Version difference data:
[Start of section]

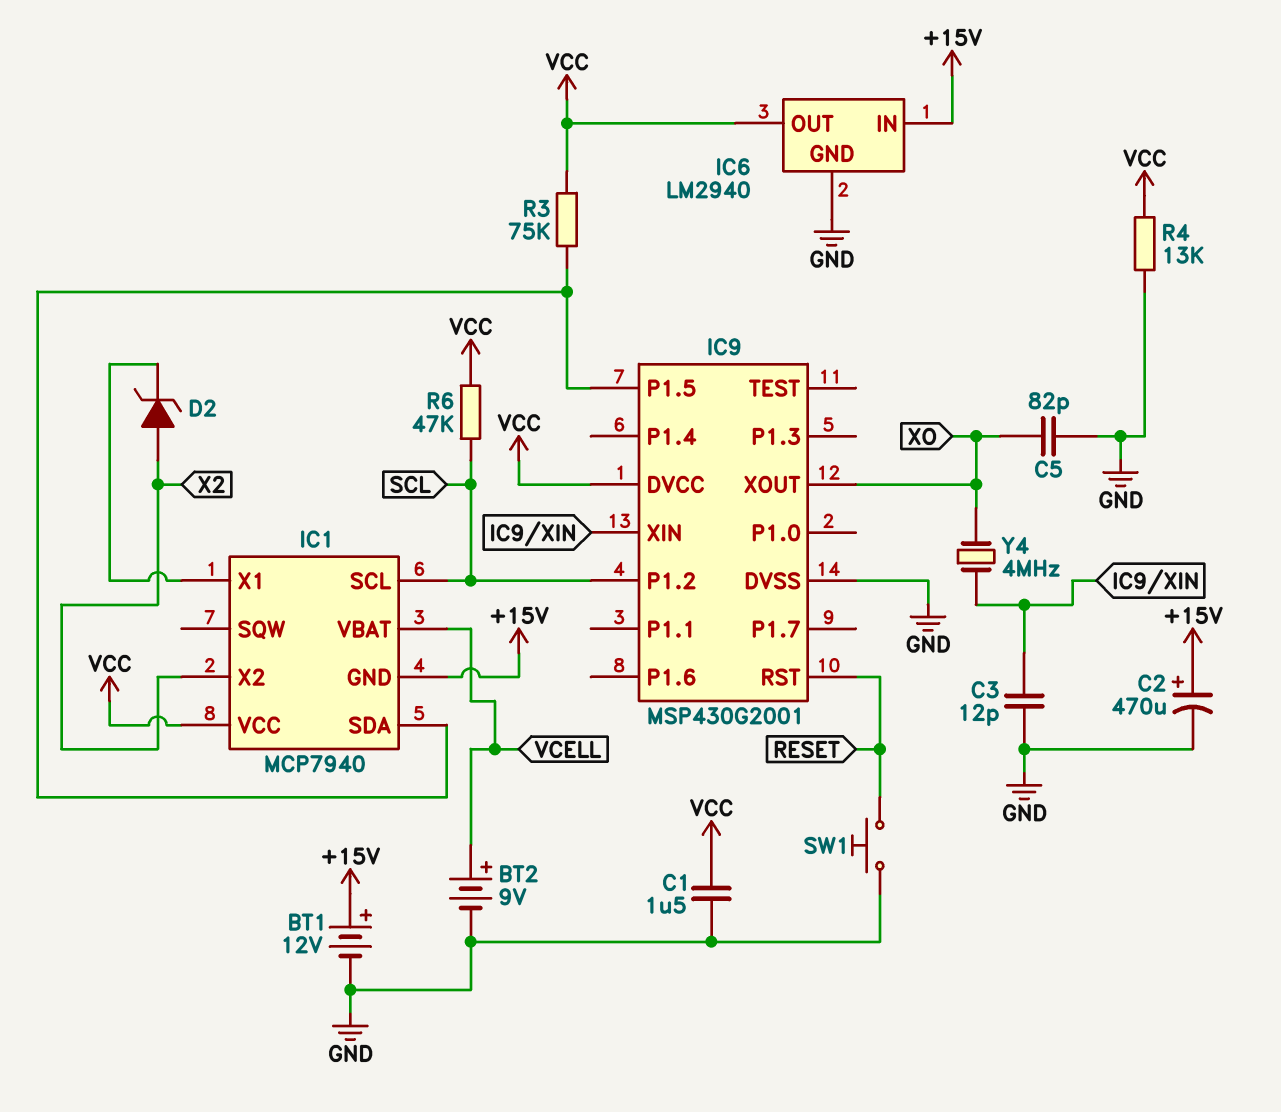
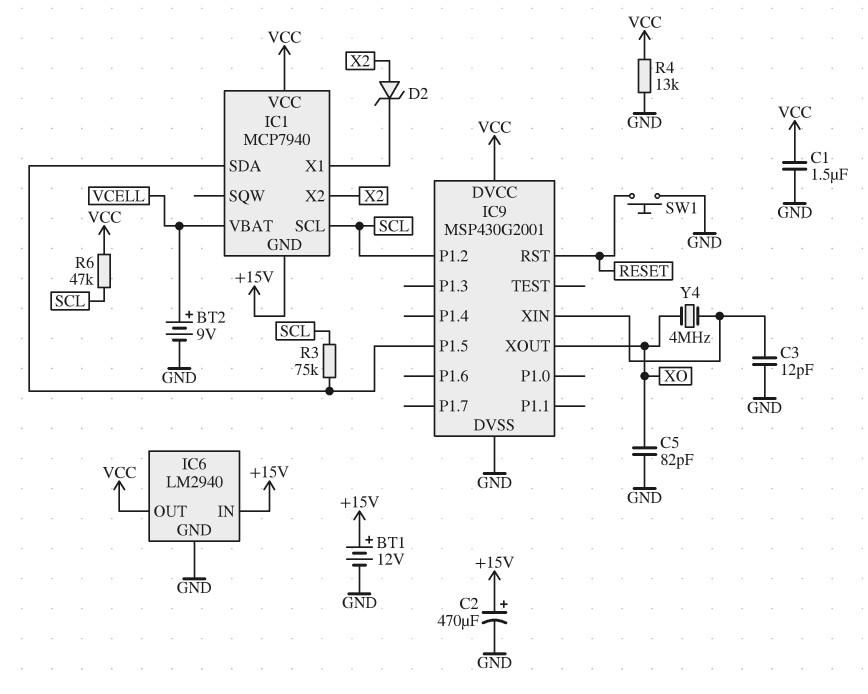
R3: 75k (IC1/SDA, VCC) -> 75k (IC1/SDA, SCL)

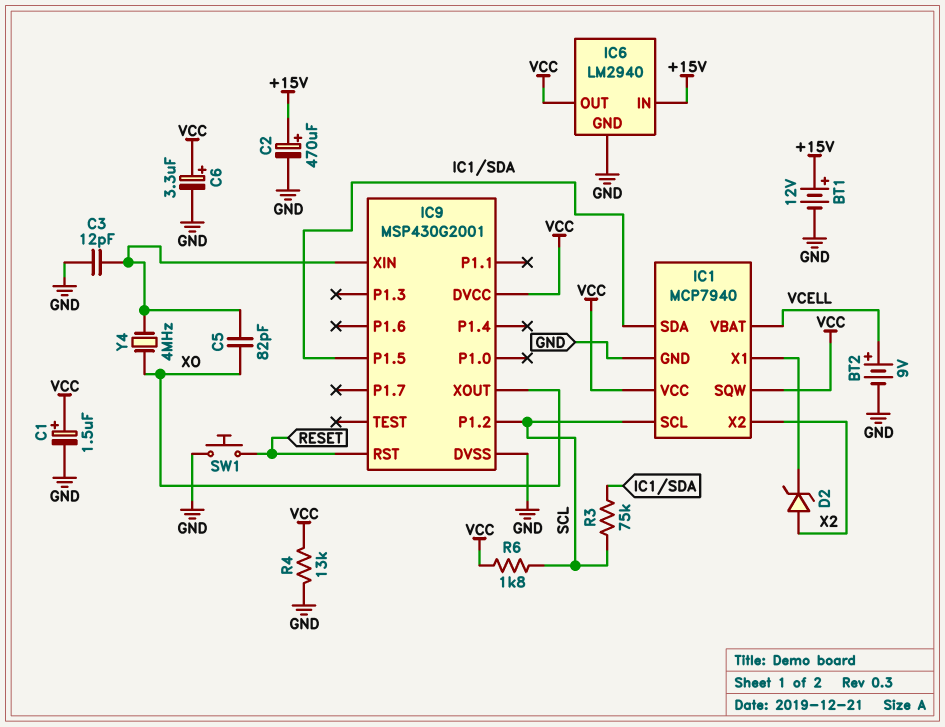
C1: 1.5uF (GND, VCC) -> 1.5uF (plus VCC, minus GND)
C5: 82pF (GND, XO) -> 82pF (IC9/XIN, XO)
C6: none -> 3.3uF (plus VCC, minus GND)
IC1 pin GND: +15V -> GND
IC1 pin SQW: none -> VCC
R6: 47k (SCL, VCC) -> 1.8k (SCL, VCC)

[End of section]
[Start of section]

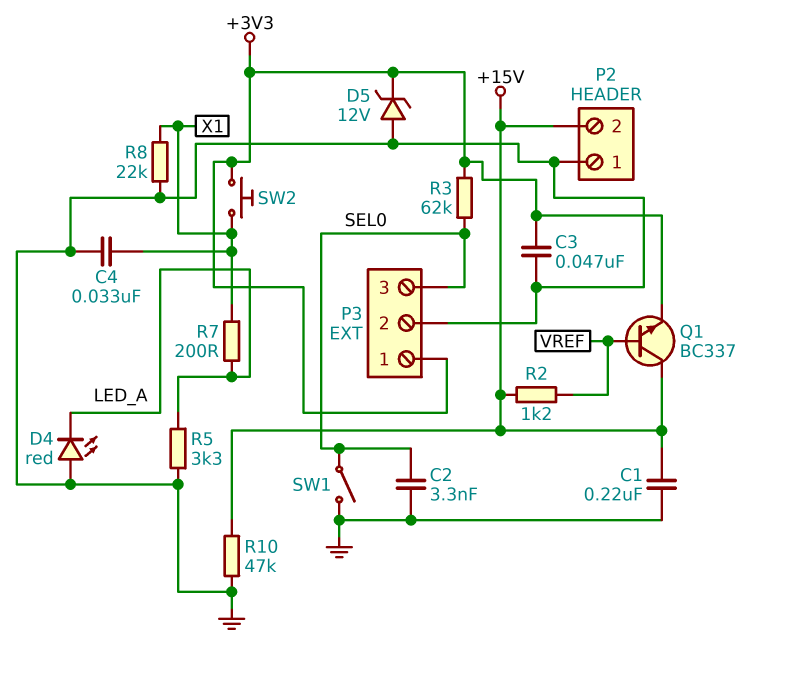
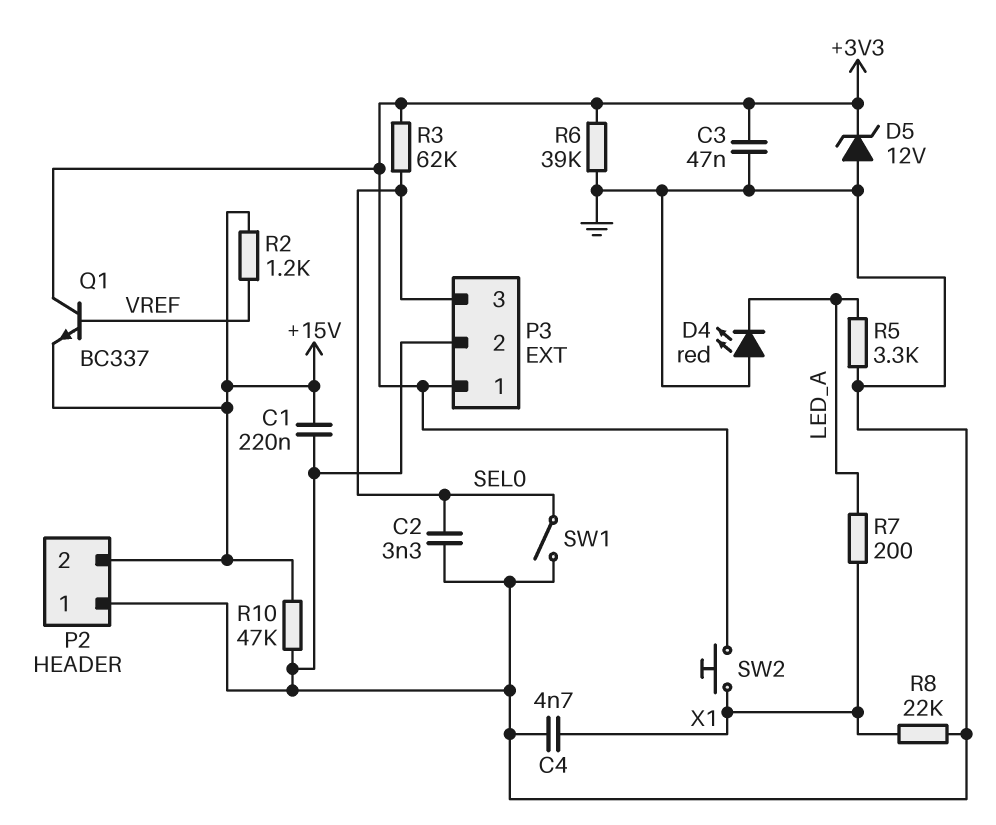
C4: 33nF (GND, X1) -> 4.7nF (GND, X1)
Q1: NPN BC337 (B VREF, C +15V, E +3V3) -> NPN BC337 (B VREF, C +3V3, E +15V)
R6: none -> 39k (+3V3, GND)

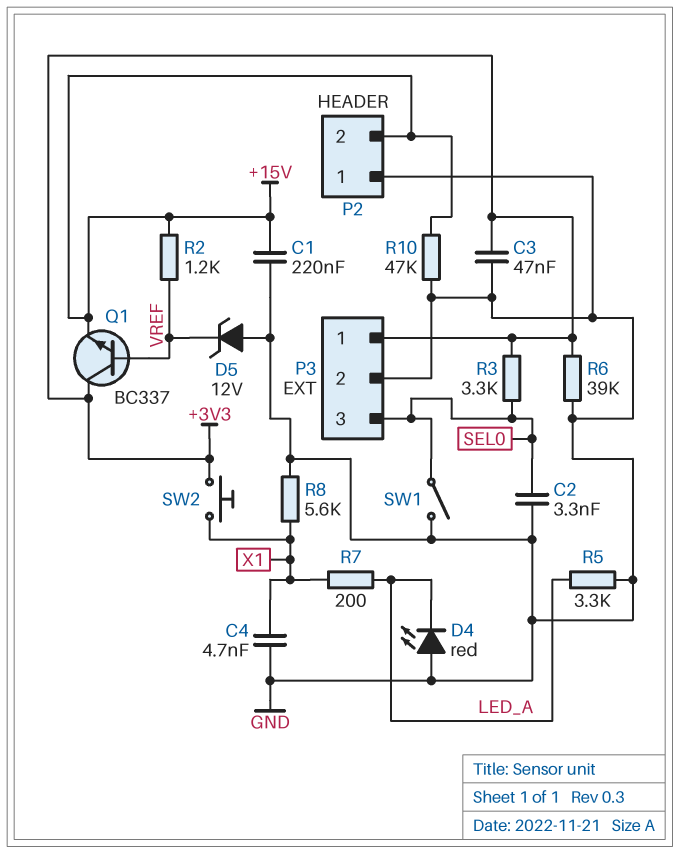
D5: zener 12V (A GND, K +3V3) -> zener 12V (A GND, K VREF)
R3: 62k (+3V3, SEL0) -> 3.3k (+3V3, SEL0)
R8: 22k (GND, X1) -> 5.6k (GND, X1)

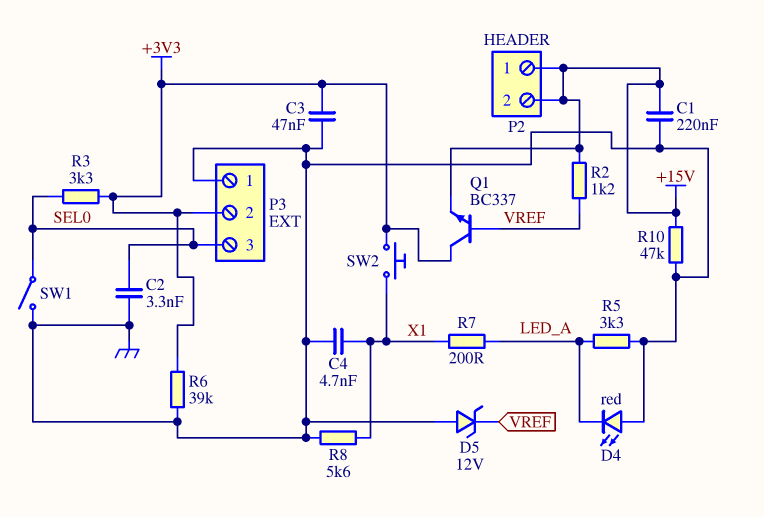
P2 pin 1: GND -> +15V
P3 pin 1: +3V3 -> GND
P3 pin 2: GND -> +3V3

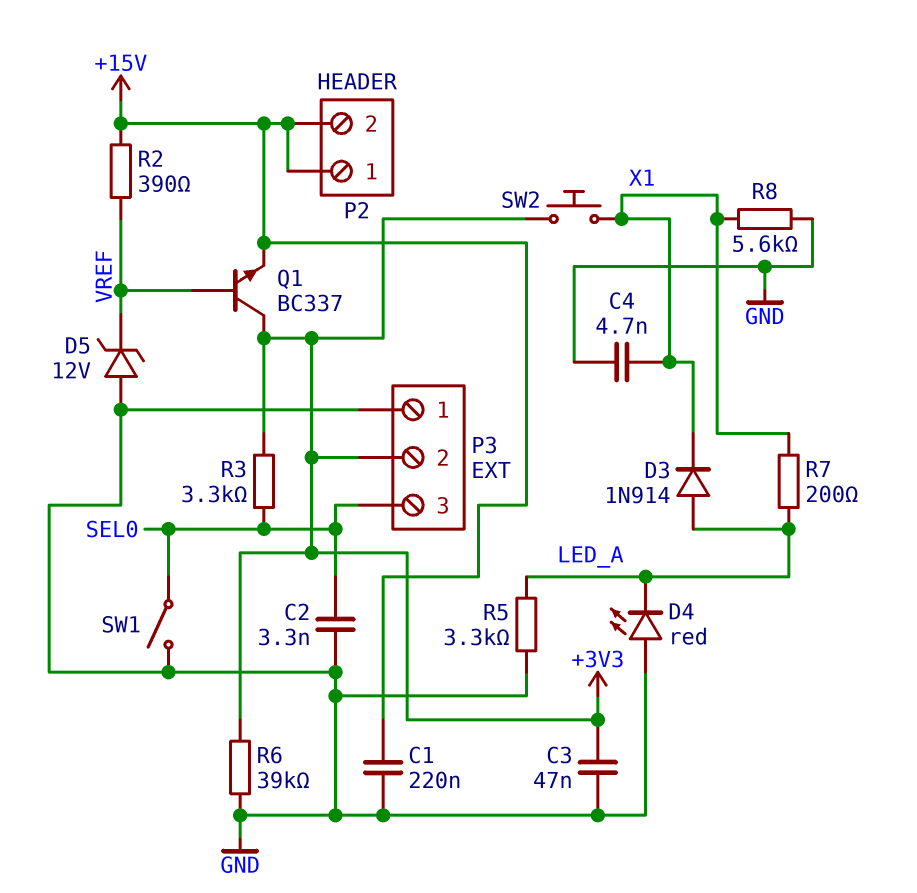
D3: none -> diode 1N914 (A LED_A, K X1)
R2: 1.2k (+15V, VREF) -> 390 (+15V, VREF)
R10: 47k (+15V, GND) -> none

[End of section]

- What the exercise asks -
Although pictures appear among the records above, write out exactly only the lines from the one that has "C4: 33nF (GND, X1) -> 4.7nF (GND, X1)" through the one that has "R10: 47k (+15V, GND) -> none", and leave the pictures out.

- Exercise solution -
C4: 33nF (GND, X1) -> 4.7nF (GND, X1)
Q1: NPN BC337 (B VREF, C +15V, E +3V3) -> NPN BC337 (B VREF, C +3V3, E +15V)
R6: none -> 39k (+3V3, GND)

D5: zener 12V (A GND, K +3V3) -> zener 12V (A GND, K VREF)
R3: 62k (+3V3, SEL0) -> 3.3k (+3V3, SEL0)
R8: 22k (GND, X1) -> 5.6k (GND, X1)

P2 pin 1: GND -> +15V
P3 pin 1: +3V3 -> GND
P3 pin 2: GND -> +3V3

D3: none -> diode 1N914 (A LED_A, K X1)
R2: 1.2k (+15V, VREF) -> 390 (+15V, VREF)
R10: 47k (+15V, GND) -> none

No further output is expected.